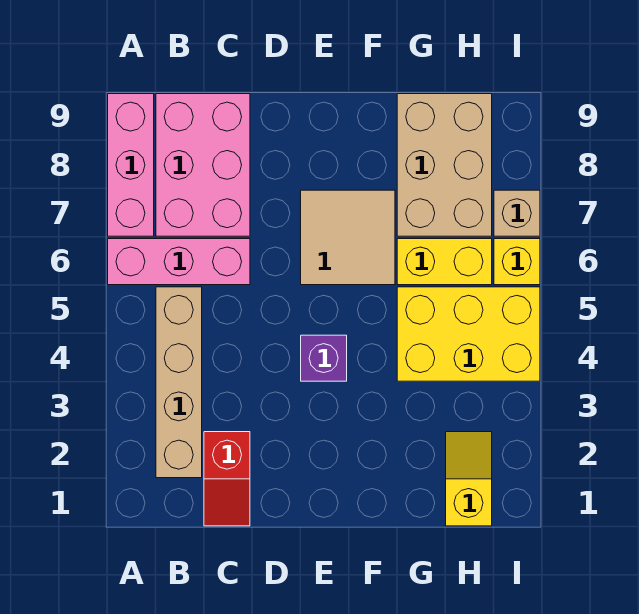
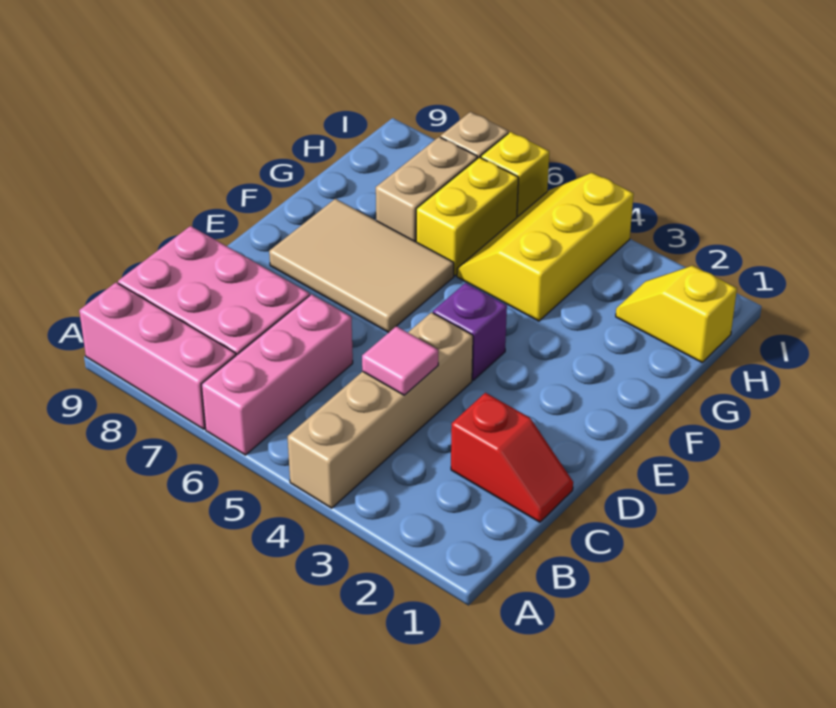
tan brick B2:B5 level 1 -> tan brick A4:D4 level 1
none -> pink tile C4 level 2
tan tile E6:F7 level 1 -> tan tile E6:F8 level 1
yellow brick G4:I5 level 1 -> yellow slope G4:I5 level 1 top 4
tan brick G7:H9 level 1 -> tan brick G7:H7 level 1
· · · · ·
Problem requirements:
Search the listing for "tile" and copy each line holding it.

Response box:
none -> pink tile C4 level 2
tan tile E6:F7 level 1 -> tan tile E6:F8 level 1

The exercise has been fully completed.